• [What to do] All of the data should be copied exactly, with the pictures left out.
***** Collected data
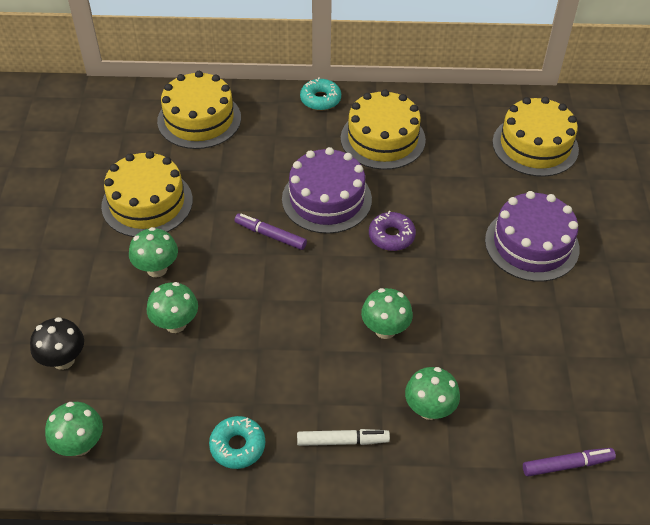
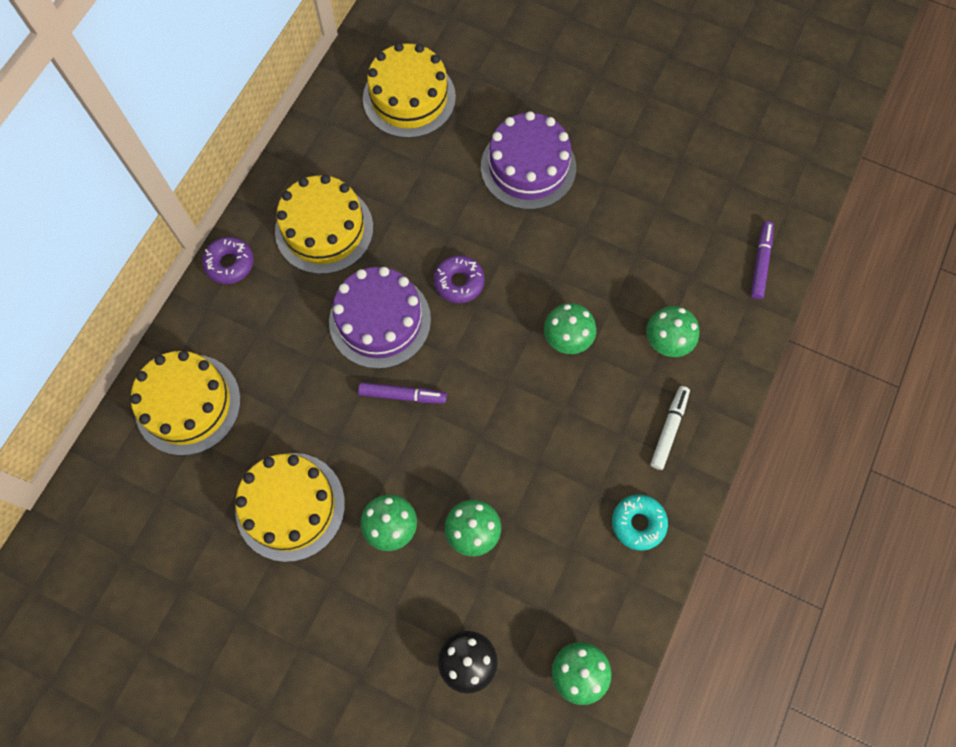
camera: 65 degrees left, 20 degrees up
(271, 235) = (402, 395): purple marker -> purple marker turned 135 degrees counterclockwise
(320, 99) = (230, 264): turquoise donut -> purple donut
**********
• [Output]
camera: 65 degrees left, 20 degrees up
(271, 235) = (402, 395): purple marker -> purple marker turned 135 degrees counterclockwise
(320, 99) = (230, 264): turquoise donut -> purple donut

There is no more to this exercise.